Task brief –
Starting at the line holding "building: [247,233,546,437] -> none" and finishing at the line holding "building: none -> [95,281,119,308]", transcribe the material exactly, keeping both ends but no pictures.

Top of The data

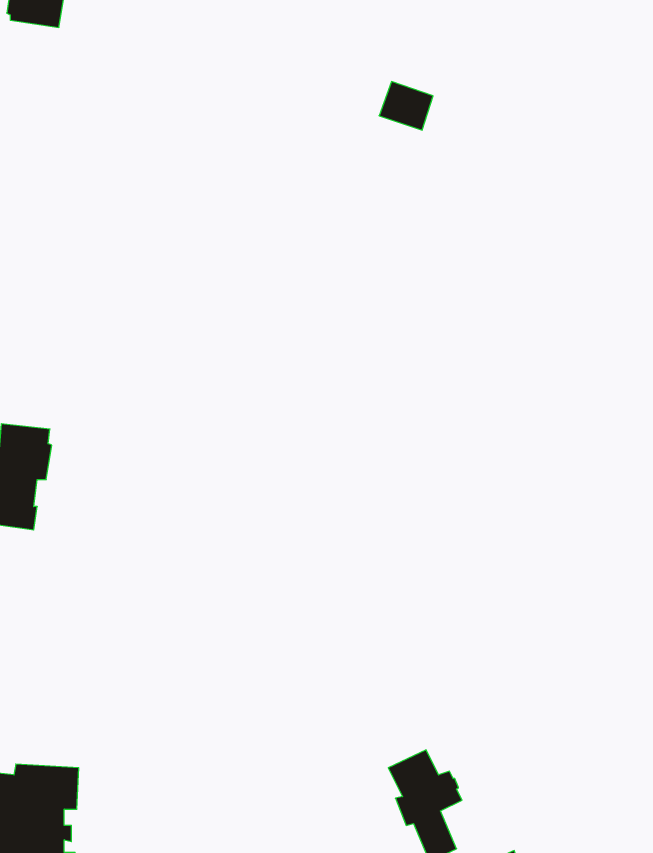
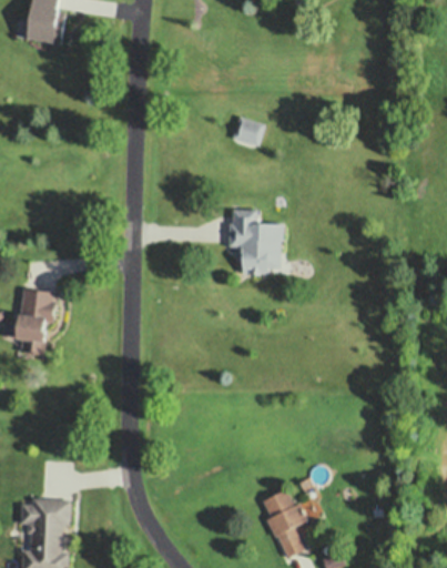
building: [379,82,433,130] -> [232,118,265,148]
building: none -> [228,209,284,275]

Bottom of The data
Top of The data

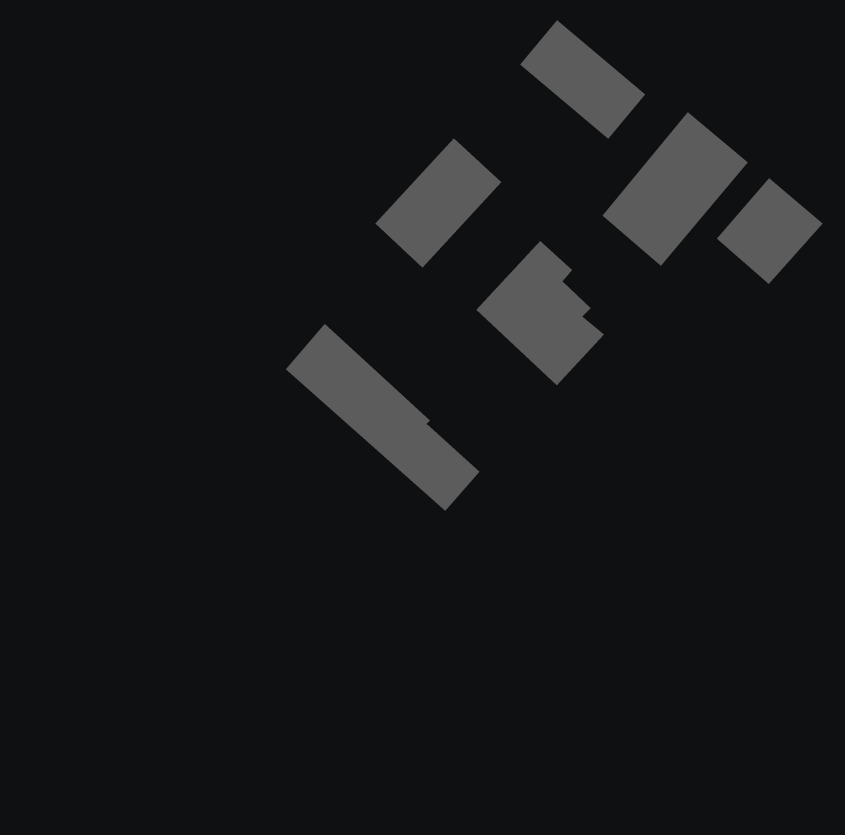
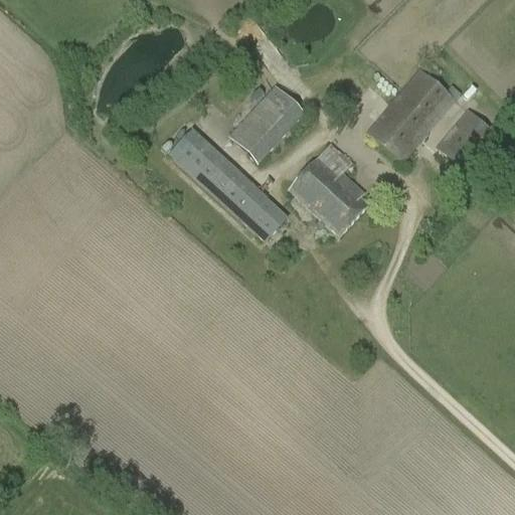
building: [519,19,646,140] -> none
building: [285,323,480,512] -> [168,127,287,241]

Bottom of The data
Top of The data

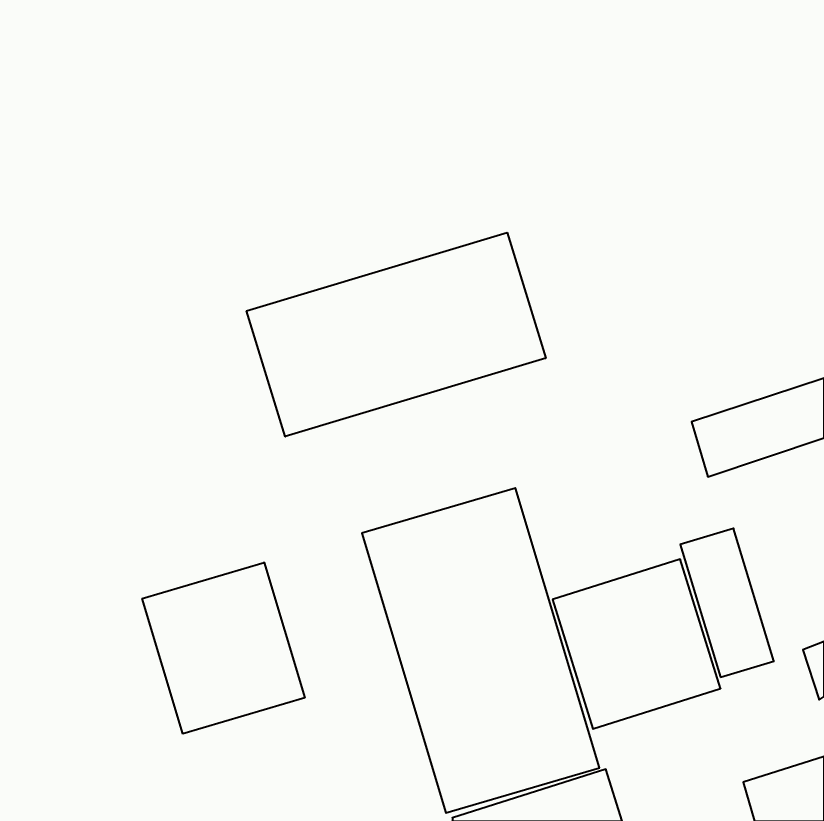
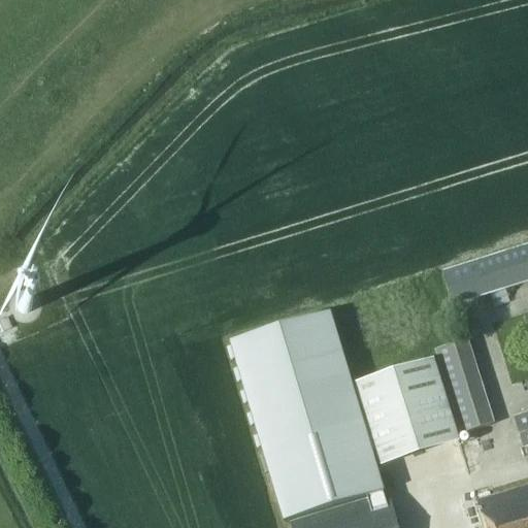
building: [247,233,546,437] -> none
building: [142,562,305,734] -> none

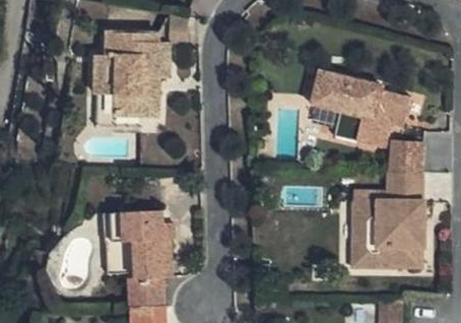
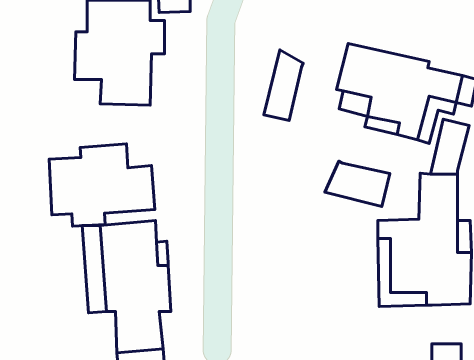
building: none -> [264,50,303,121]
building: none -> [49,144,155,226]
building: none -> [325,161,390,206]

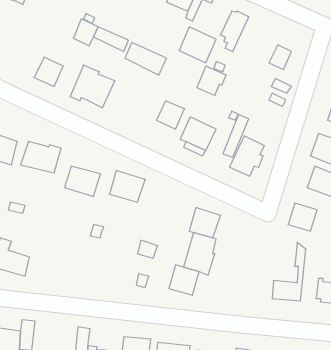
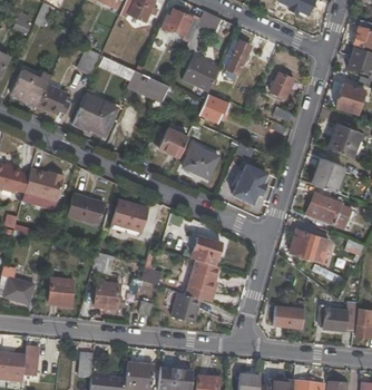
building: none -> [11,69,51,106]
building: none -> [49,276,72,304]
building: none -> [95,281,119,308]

Bottom of The data

Answer to the problem –
building: [247,233,546,437] -> none
building: [142,562,305,734] -> none

building: none -> [264,50,303,121]
building: none -> [49,144,155,226]
building: none -> [325,161,390,206]

building: none -> [11,69,51,106]
building: none -> [49,276,72,304]
building: none -> [95,281,119,308]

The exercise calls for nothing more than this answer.